What you have to do:
Transcribe the data exactly. Leave nothing out.

Segment Start: Records supplied

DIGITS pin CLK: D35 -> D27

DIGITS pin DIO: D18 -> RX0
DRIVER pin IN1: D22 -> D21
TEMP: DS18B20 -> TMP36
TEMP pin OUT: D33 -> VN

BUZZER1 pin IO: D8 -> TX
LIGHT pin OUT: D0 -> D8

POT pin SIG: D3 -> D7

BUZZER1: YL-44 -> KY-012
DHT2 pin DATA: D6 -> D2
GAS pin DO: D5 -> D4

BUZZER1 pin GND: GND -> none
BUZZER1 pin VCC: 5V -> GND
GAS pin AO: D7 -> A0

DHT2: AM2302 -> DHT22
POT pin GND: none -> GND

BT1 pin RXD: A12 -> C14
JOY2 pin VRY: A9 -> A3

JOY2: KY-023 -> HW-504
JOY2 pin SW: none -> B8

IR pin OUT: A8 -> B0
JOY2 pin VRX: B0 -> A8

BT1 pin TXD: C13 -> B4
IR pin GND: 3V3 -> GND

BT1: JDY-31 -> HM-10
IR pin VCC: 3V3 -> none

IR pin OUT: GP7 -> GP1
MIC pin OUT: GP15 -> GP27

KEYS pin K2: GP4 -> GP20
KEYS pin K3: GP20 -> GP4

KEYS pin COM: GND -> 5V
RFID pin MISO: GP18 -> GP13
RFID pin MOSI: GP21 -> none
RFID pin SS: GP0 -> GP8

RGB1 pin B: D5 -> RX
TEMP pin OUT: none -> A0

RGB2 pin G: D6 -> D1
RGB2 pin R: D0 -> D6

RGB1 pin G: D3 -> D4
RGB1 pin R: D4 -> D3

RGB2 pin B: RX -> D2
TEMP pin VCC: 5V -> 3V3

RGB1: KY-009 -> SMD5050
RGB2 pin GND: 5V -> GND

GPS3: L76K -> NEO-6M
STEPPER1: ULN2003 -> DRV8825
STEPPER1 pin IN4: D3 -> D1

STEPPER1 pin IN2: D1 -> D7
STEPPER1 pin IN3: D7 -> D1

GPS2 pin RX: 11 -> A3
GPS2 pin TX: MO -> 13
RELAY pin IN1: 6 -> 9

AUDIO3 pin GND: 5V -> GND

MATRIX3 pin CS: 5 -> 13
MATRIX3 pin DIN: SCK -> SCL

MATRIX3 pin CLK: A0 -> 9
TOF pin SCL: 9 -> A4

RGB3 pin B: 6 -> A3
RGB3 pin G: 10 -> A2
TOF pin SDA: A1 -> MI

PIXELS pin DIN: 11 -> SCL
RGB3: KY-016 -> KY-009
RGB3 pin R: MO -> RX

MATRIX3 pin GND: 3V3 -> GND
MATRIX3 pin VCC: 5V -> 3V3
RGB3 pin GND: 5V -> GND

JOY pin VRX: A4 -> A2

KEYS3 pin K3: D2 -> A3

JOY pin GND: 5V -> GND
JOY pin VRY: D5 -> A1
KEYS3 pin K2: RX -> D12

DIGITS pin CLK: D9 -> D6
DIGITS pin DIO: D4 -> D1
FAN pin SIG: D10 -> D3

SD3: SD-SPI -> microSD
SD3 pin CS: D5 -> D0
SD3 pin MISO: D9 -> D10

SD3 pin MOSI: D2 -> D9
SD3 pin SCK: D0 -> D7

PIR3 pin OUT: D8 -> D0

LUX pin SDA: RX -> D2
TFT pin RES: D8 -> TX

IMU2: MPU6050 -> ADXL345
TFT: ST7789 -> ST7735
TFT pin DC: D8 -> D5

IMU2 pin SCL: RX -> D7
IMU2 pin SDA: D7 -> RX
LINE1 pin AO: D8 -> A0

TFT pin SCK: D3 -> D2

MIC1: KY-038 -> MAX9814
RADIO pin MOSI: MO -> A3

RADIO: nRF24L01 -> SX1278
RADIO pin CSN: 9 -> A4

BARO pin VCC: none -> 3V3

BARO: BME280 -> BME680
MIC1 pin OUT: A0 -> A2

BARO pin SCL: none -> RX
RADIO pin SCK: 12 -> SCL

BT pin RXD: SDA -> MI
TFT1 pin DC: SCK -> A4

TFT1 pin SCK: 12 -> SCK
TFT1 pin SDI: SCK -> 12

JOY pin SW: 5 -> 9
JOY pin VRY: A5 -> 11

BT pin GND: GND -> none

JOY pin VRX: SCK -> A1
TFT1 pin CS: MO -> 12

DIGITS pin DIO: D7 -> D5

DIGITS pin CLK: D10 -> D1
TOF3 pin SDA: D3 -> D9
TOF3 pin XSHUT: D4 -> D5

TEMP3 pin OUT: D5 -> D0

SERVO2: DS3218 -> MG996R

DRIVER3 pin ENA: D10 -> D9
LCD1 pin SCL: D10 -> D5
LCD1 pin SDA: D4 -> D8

Segment End: Records supplied

Solution to the exercise:
DIGITS pin CLK: D35 -> D27

DIGITS pin DIO: D18 -> RX0
DRIVER pin IN1: D22 -> D21
TEMP: DS18B20 -> TMP36
TEMP pin OUT: D33 -> VN

BUZZER1 pin IO: D8 -> TX
LIGHT pin OUT: D0 -> D8

POT pin SIG: D3 -> D7

BUZZER1: YL-44 -> KY-012
DHT2 pin DATA: D6 -> D2
GAS pin DO: D5 -> D4

BUZZER1 pin GND: GND -> none
BUZZER1 pin VCC: 5V -> GND
GAS pin AO: D7 -> A0

DHT2: AM2302 -> DHT22
POT pin GND: none -> GND

BT1 pin RXD: A12 -> C14
JOY2 pin VRY: A9 -> A3

JOY2: KY-023 -> HW-504
JOY2 pin SW: none -> B8

IR pin OUT: A8 -> B0
JOY2 pin VRX: B0 -> A8

BT1 pin TXD: C13 -> B4
IR pin GND: 3V3 -> GND

BT1: JDY-31 -> HM-10
IR pin VCC: 3V3 -> none

IR pin OUT: GP7 -> GP1
MIC pin OUT: GP15 -> GP27

KEYS pin K2: GP4 -> GP20
KEYS pin K3: GP20 -> GP4

KEYS pin COM: GND -> 5V
RFID pin MISO: GP18 -> GP13
RFID pin MOSI: GP21 -> none
RFID pin SS: GP0 -> GP8

RGB1 pin B: D5 -> RX
TEMP pin OUT: none -> A0

RGB2 pin G: D6 -> D1
RGB2 pin R: D0 -> D6

RGB1 pin G: D3 -> D4
RGB1 pin R: D4 -> D3

RGB2 pin B: RX -> D2
TEMP pin VCC: 5V -> 3V3

RGB1: KY-009 -> SMD5050
RGB2 pin GND: 5V -> GND

GPS3: L76K -> NEO-6M
STEPPER1: ULN2003 -> DRV8825
STEPPER1 pin IN4: D3 -> D1

STEPPER1 pin IN2: D1 -> D7
STEPPER1 pin IN3: D7 -> D1

GPS2 pin RX: 11 -> A3
GPS2 pin TX: MO -> 13
RELAY pin IN1: 6 -> 9

AUDIO3 pin GND: 5V -> GND

MATRIX3 pin CS: 5 -> 13
MATRIX3 pin DIN: SCK -> SCL

MATRIX3 pin CLK: A0 -> 9
TOF pin SCL: 9 -> A4

RGB3 pin B: 6 -> A3
RGB3 pin G: 10 -> A2
TOF pin SDA: A1 -> MI

PIXELS pin DIN: 11 -> SCL
RGB3: KY-016 -> KY-009
RGB3 pin R: MO -> RX

MATRIX3 pin GND: 3V3 -> GND
MATRIX3 pin VCC: 5V -> 3V3
RGB3 pin GND: 5V -> GND

JOY pin VRX: A4 -> A2

KEYS3 pin K3: D2 -> A3

JOY pin GND: 5V -> GND
JOY pin VRY: D5 -> A1
KEYS3 pin K2: RX -> D12

DIGITS pin CLK: D9 -> D6
DIGITS pin DIO: D4 -> D1
FAN pin SIG: D10 -> D3

SD3: SD-SPI -> microSD
SD3 pin CS: D5 -> D0
SD3 pin MISO: D9 -> D10

SD3 pin MOSI: D2 -> D9
SD3 pin SCK: D0 -> D7

PIR3 pin OUT: D8 -> D0

LUX pin SDA: RX -> D2
TFT pin RES: D8 -> TX

IMU2: MPU6050 -> ADXL345
TFT: ST7789 -> ST7735
TFT pin DC: D8 -> D5

IMU2 pin SCL: RX -> D7
IMU2 pin SDA: D7 -> RX
LINE1 pin AO: D8 -> A0

TFT pin SCK: D3 -> D2

MIC1: KY-038 -> MAX9814
RADIO pin MOSI: MO -> A3

RADIO: nRF24L01 -> SX1278
RADIO pin CSN: 9 -> A4

BARO pin VCC: none -> 3V3

BARO: BME280 -> BME680
MIC1 pin OUT: A0 -> A2

BARO pin SCL: none -> RX
RADIO pin SCK: 12 -> SCL

BT pin RXD: SDA -> MI
TFT1 pin DC: SCK -> A4

TFT1 pin SCK: 12 -> SCK
TFT1 pin SDI: SCK -> 12

JOY pin SW: 5 -> 9
JOY pin VRY: A5 -> 11

BT pin GND: GND -> none

JOY pin VRX: SCK -> A1
TFT1 pin CS: MO -> 12

DIGITS pin DIO: D7 -> D5

DIGITS pin CLK: D10 -> D1
TOF3 pin SDA: D3 -> D9
TOF3 pin XSHUT: D4 -> D5

TEMP3 pin OUT: D5 -> D0

SERVO2: DS3218 -> MG996R

DRIVER3 pin ENA: D10 -> D9
LCD1 pin SCL: D10 -> D5
LCD1 pin SDA: D4 -> D8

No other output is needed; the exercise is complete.